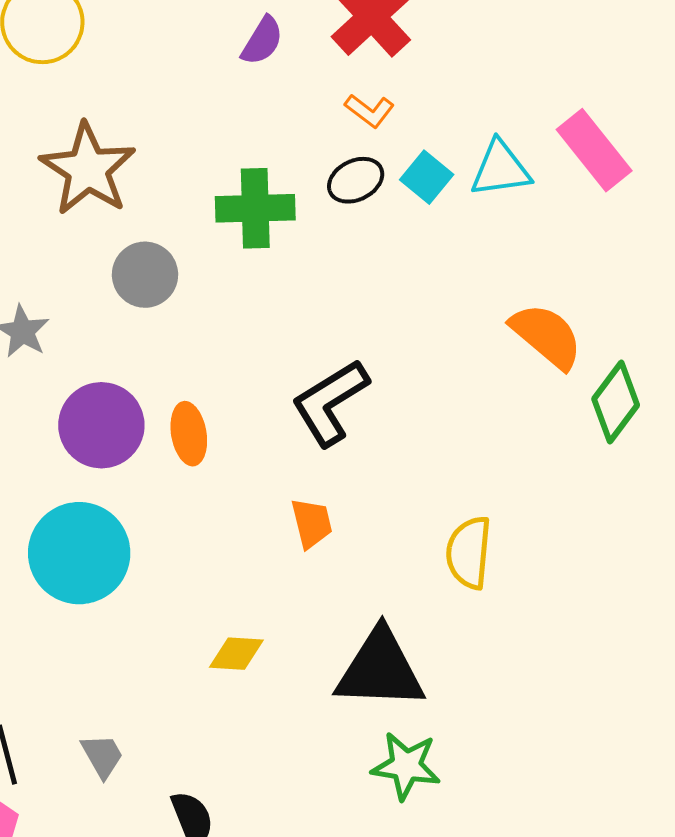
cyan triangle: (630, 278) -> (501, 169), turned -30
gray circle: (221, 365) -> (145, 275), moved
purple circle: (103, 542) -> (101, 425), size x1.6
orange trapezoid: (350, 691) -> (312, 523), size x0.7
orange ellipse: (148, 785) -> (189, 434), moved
***
Would you copy out every line in the records that includes the string "circle"?

TASK OUTPUT:
gray circle: (221, 365) -> (145, 275), moved
purple circle: (103, 542) -> (101, 425), size x1.6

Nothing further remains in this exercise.